Exercise instructions -> There is material below. Print exactly the lines starting at the line with "none -> red slope J7:K8 level 1 top 8" and ending at the line with "none -> brown cone H10 level 3", ends included, and no others.

Records supplied ->
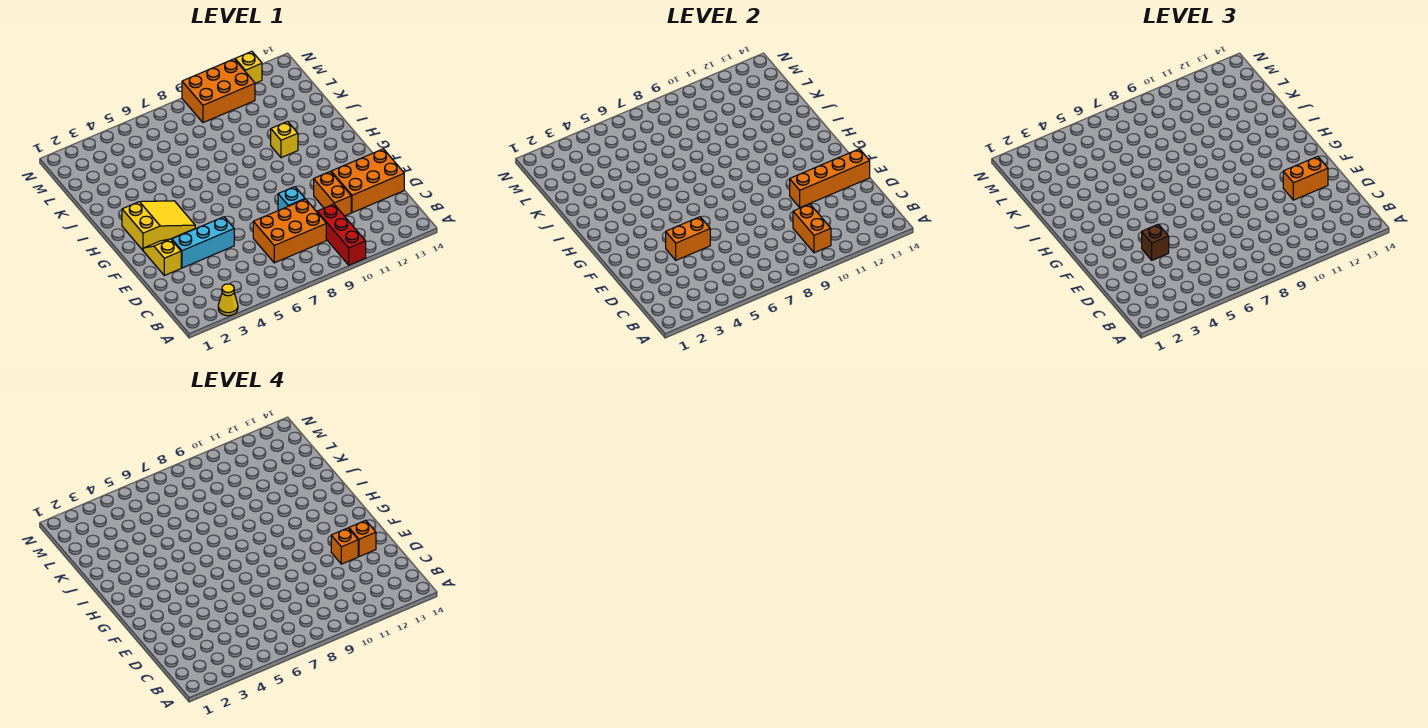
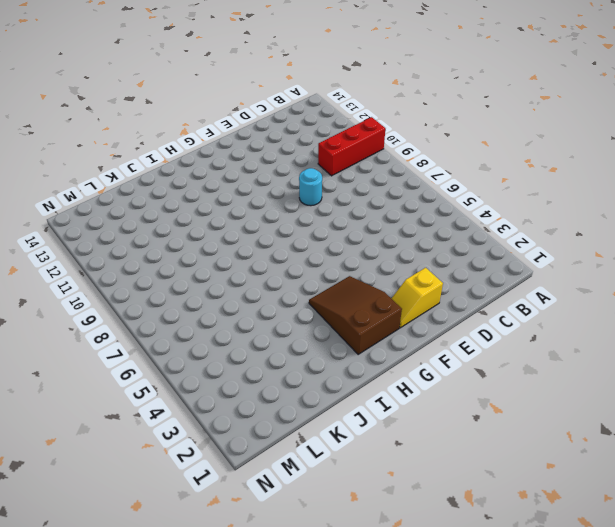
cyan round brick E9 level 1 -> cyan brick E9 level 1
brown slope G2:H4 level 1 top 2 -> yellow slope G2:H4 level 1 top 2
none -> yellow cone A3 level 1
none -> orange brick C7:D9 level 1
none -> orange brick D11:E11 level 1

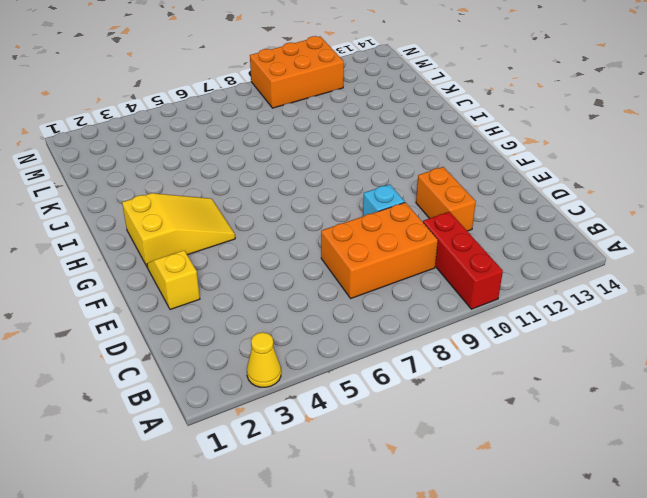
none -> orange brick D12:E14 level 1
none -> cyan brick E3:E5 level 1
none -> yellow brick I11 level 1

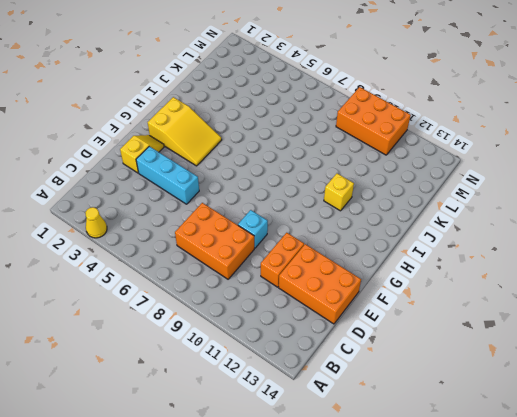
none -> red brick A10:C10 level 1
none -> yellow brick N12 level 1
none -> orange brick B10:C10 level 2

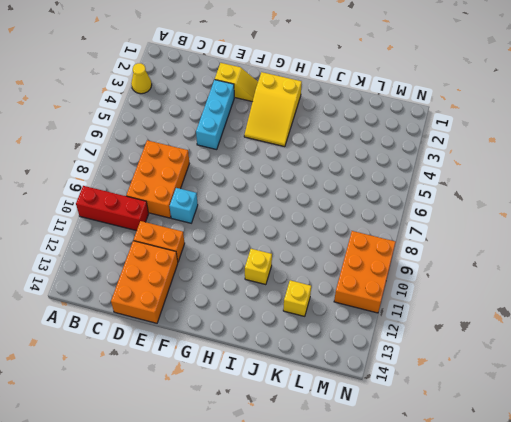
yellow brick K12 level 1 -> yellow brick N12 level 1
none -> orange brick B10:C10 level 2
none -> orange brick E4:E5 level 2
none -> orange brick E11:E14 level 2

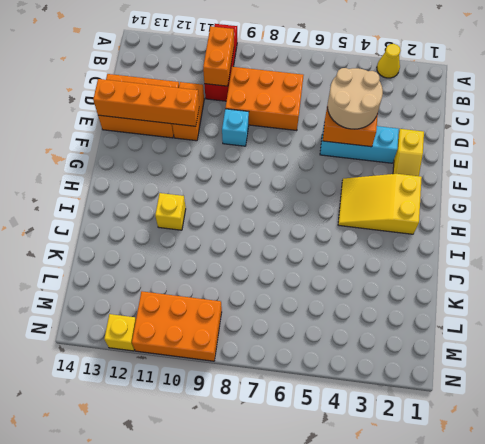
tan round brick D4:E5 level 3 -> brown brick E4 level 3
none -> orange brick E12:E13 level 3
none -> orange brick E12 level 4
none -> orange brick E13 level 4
--
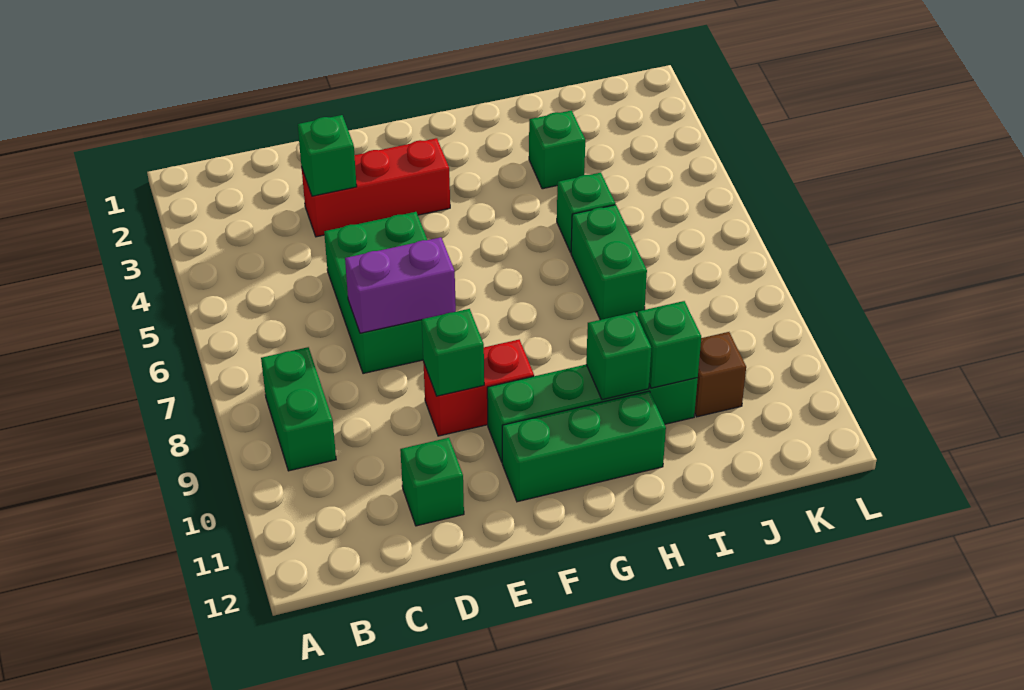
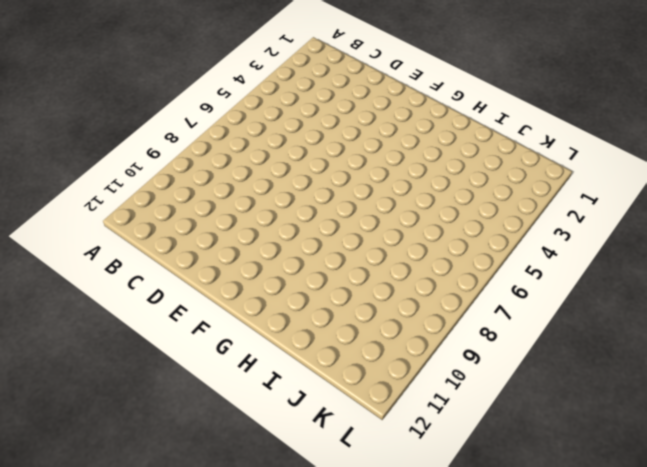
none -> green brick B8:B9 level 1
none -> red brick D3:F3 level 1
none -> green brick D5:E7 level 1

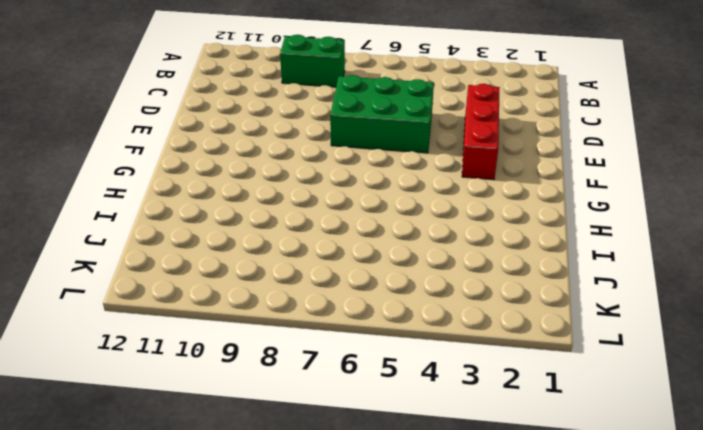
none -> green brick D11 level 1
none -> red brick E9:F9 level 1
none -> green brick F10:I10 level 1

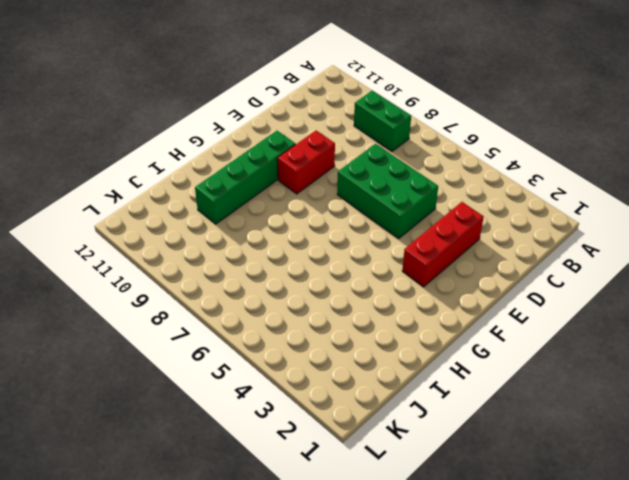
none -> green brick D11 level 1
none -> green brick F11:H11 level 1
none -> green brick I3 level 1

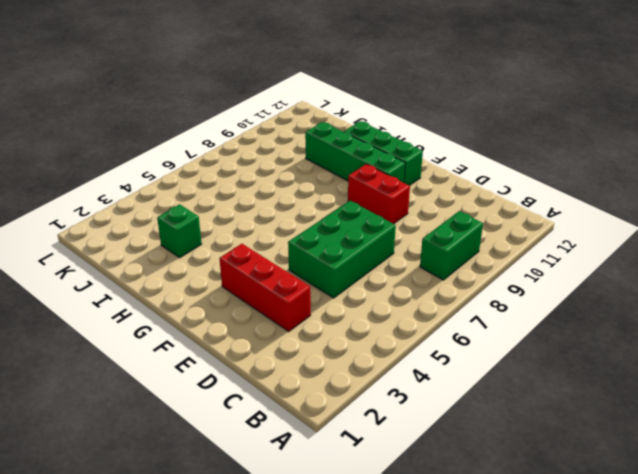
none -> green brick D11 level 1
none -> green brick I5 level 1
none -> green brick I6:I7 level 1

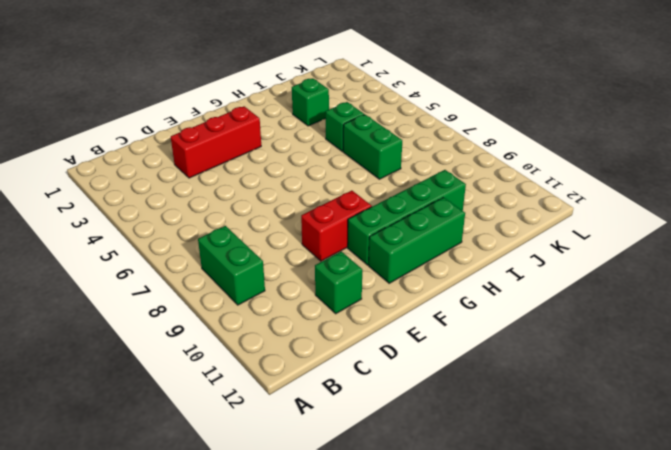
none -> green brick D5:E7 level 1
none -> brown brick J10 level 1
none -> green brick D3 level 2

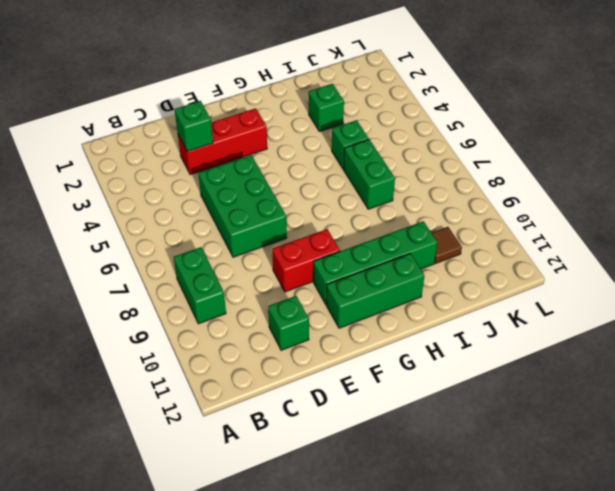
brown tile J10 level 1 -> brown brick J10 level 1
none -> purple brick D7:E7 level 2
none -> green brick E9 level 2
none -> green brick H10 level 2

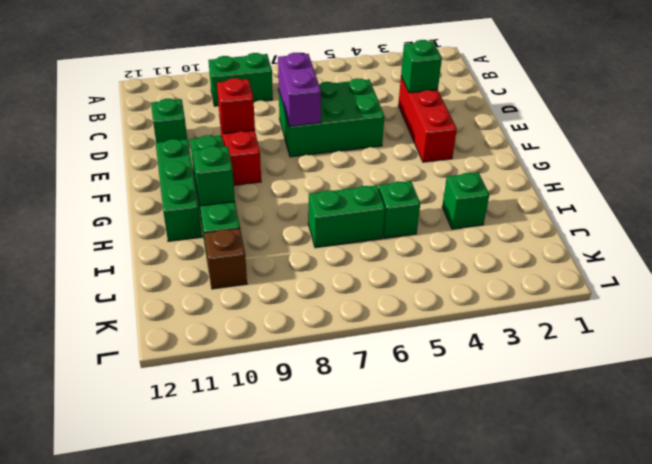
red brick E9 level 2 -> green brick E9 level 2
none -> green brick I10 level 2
==
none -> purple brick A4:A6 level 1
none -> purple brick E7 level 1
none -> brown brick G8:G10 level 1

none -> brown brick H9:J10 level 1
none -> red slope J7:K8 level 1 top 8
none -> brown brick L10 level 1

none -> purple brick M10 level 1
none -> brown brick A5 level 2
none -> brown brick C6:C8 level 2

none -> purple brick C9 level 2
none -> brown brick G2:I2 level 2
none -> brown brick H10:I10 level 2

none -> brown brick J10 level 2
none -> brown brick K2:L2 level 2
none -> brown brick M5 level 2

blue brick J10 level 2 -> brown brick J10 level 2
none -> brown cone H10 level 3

Exercise solution ->
none -> red slope J7:K8 level 1 top 8
none -> brown brick L10 level 1

none -> purple brick M10 level 1
none -> brown brick A5 level 2
none -> brown brick C6:C8 level 2

none -> purple brick C9 level 2
none -> brown brick G2:I2 level 2
none -> brown brick H10:I10 level 2

none -> brown brick J10 level 2
none -> brown brick K2:L2 level 2
none -> brown brick M5 level 2

blue brick J10 level 2 -> brown brick J10 level 2
none -> brown cone H10 level 3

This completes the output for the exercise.